[Object transformation records]

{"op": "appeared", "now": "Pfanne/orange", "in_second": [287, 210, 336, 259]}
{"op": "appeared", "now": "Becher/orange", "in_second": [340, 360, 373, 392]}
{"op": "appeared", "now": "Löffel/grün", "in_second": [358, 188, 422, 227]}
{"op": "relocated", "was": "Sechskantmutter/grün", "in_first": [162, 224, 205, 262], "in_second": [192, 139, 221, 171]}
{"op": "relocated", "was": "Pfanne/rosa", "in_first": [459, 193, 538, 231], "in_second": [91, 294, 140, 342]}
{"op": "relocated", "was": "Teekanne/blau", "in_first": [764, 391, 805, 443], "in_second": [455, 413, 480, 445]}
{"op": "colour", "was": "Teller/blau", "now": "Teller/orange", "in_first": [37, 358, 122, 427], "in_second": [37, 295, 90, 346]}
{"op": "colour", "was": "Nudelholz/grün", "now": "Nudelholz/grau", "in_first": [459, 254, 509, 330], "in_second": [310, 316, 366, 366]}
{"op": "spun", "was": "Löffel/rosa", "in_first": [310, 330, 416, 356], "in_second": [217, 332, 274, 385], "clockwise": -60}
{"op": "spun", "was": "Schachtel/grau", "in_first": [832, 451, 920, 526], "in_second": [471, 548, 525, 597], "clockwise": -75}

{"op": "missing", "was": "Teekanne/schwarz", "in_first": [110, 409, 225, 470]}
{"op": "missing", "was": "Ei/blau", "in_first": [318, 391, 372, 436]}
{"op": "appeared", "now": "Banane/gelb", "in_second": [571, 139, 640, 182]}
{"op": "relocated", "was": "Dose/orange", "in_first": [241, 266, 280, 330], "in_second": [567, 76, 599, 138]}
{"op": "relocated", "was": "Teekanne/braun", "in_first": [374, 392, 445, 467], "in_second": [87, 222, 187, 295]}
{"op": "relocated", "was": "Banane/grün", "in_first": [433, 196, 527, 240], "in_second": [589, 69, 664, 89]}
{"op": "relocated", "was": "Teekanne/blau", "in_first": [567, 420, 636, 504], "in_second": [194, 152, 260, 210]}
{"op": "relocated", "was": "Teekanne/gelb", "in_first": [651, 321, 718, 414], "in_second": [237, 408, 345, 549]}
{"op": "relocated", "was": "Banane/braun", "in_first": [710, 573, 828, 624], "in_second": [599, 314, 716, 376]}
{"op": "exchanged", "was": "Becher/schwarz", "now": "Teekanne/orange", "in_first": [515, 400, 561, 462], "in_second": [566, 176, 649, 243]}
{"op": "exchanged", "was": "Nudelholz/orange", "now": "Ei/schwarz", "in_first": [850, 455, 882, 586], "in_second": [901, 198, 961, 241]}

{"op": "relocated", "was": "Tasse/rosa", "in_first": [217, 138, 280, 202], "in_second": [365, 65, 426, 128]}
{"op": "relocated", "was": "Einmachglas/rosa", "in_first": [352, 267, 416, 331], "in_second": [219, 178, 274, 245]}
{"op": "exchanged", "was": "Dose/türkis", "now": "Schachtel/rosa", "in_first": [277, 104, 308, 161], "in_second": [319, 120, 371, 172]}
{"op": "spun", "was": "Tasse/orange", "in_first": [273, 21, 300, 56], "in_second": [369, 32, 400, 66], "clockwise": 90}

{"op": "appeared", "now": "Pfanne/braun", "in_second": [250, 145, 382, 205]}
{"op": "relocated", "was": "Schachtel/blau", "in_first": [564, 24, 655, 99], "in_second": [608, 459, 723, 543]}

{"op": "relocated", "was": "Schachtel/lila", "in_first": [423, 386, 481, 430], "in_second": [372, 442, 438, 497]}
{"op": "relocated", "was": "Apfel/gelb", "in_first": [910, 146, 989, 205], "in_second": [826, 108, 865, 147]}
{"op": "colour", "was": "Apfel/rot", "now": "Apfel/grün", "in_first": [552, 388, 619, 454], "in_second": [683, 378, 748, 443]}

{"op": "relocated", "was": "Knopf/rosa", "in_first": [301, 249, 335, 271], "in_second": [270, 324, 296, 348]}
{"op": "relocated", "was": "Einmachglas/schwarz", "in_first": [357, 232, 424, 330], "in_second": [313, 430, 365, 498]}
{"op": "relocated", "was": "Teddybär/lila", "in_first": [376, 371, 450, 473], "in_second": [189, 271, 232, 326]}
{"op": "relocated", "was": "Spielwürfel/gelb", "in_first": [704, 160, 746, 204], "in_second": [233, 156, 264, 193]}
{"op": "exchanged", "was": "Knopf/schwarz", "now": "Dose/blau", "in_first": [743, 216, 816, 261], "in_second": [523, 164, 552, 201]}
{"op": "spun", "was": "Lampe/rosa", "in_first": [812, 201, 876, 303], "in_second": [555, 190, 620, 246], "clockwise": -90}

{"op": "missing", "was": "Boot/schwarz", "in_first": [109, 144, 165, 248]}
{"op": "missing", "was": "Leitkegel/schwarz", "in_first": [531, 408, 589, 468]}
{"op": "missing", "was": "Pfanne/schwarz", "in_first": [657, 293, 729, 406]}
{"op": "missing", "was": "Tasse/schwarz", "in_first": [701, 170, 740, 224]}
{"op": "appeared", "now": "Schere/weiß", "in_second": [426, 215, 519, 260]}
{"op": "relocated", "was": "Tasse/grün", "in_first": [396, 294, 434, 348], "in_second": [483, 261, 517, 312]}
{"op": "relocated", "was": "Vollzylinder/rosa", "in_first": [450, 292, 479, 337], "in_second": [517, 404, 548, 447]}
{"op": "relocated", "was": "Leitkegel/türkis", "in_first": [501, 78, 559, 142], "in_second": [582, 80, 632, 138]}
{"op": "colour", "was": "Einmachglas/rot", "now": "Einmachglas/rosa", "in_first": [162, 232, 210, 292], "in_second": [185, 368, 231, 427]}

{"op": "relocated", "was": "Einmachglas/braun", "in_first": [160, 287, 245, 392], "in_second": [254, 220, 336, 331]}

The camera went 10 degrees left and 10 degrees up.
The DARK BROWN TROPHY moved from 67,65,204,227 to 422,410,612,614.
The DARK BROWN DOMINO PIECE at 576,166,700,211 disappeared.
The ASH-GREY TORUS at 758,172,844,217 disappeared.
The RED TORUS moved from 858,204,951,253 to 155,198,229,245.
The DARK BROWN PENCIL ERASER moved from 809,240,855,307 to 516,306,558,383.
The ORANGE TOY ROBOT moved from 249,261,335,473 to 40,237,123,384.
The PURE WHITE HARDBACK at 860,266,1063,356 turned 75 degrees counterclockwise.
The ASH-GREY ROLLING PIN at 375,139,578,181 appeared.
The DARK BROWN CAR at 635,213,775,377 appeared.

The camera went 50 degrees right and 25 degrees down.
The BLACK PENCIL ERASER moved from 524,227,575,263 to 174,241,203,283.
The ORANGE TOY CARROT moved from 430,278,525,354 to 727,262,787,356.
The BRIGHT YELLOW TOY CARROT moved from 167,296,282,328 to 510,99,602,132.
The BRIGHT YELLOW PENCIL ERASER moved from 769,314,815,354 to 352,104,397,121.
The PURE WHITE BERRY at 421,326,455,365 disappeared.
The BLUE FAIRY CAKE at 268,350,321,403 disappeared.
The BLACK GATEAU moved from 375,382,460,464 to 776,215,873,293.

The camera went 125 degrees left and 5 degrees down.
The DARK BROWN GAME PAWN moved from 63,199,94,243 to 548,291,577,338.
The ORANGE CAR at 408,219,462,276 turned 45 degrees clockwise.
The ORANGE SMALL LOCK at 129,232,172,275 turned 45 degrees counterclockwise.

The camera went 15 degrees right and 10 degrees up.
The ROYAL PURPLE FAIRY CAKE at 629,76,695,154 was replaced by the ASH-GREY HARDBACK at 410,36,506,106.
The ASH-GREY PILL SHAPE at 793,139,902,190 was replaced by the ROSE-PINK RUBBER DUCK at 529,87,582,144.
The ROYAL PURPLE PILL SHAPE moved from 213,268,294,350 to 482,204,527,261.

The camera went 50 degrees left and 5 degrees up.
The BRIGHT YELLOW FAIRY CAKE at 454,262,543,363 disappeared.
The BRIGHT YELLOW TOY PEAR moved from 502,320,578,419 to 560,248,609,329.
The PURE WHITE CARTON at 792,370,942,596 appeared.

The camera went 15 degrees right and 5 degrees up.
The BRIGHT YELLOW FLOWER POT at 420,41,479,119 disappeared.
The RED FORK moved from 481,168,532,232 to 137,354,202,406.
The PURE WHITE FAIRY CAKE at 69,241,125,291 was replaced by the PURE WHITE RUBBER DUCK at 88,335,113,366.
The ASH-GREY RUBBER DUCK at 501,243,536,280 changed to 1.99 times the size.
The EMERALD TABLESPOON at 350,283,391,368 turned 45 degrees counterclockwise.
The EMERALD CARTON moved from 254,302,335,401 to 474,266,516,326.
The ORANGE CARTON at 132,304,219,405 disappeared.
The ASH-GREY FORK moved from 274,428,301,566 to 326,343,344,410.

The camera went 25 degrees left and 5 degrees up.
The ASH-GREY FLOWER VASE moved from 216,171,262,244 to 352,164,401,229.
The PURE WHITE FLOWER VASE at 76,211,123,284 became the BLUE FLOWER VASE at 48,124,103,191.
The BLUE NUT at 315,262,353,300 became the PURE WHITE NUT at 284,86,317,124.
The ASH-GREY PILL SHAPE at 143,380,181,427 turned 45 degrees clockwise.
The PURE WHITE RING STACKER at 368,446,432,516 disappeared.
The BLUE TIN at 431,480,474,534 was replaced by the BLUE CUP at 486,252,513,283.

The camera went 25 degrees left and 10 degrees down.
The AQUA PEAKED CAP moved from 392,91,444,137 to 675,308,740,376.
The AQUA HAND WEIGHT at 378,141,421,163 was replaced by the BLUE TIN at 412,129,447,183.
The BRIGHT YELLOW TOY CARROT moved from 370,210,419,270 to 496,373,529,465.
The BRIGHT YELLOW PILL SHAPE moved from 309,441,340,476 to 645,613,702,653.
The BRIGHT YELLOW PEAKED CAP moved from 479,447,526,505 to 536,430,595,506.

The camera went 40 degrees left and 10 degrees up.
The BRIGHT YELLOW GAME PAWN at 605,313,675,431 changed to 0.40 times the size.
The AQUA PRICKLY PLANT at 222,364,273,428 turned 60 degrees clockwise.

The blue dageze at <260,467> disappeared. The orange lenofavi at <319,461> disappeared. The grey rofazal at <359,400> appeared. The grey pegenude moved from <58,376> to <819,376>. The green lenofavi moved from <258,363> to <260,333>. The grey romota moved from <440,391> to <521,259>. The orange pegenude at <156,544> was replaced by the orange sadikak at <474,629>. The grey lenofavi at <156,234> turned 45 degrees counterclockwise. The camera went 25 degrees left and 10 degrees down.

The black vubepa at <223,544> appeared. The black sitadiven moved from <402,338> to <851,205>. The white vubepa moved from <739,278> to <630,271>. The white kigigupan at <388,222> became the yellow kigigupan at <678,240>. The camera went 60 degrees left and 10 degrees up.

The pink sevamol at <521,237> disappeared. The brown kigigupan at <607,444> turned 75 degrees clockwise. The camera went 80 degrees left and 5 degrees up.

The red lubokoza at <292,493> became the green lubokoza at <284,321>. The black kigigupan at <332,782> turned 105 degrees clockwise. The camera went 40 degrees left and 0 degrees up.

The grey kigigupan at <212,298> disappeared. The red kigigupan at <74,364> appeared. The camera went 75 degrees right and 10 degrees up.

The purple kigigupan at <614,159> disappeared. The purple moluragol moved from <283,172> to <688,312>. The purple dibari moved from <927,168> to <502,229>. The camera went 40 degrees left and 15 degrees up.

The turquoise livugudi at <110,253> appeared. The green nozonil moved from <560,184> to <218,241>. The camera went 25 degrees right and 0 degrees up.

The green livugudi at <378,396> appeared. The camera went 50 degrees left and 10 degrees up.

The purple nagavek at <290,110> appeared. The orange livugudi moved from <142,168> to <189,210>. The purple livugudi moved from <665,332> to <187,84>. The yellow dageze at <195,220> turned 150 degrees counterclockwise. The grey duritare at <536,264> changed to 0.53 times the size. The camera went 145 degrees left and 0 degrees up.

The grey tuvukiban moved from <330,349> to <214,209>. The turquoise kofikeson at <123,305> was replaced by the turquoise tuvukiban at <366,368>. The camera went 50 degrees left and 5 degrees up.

Assigned task:
When the line with "The RED TORUS" is reached in the data above, begin copying, and stop after the line with "The ASH-GREY ROLLING"; copy each line exactly, both ends included.

Response:
The RED TORUS moved from 858,204,951,253 to 155,198,229,245.
The DARK BROWN PENCIL ERASER moved from 809,240,855,307 to 516,306,558,383.
The ORANGE TOY ROBOT moved from 249,261,335,473 to 40,237,123,384.
The PURE WHITE HARDBACK at 860,266,1063,356 turned 75 degrees counterclockwise.
The ASH-GREY ROLLING PIN at 375,139,578,181 appeared.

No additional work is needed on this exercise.